Exercise objective — Match the word "notebook". Return each line of the data below where it appears.
:: The data
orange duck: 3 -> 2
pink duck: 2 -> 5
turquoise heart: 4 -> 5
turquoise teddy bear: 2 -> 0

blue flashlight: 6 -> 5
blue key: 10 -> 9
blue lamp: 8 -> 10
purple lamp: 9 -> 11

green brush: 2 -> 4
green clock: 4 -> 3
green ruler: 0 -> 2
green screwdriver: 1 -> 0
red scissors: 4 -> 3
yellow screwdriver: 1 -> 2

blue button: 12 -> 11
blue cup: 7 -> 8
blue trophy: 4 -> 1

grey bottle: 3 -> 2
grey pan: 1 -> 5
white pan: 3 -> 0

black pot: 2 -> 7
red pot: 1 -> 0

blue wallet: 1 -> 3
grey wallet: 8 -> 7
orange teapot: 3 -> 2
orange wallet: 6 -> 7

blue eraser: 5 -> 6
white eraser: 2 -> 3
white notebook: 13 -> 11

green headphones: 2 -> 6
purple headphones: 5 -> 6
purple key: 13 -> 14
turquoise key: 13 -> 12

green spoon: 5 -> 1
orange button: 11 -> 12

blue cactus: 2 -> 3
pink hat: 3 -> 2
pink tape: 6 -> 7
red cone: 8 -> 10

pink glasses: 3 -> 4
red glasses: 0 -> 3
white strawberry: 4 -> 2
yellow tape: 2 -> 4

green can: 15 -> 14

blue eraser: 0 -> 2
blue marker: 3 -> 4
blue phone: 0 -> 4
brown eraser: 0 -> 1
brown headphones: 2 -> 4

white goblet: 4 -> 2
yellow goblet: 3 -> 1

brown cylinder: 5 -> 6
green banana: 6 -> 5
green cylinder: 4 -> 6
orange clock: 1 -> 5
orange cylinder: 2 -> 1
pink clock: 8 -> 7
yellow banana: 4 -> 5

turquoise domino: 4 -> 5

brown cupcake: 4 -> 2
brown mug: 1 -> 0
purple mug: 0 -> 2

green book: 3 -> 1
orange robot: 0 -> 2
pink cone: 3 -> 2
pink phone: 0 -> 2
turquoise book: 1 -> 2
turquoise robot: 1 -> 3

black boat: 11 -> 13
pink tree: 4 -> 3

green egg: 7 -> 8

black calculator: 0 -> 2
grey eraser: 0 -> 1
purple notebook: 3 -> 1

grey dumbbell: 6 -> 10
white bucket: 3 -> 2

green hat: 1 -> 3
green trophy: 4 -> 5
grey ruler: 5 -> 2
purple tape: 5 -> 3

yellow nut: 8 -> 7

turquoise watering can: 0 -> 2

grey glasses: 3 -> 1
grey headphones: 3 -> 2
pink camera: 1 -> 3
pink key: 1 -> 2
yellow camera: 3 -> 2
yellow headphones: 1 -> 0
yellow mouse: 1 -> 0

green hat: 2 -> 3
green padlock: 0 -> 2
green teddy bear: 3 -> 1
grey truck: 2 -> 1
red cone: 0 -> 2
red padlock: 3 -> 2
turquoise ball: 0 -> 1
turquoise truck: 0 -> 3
::::
Task answer —
white notebook: 13 -> 11
purple notebook: 3 -> 1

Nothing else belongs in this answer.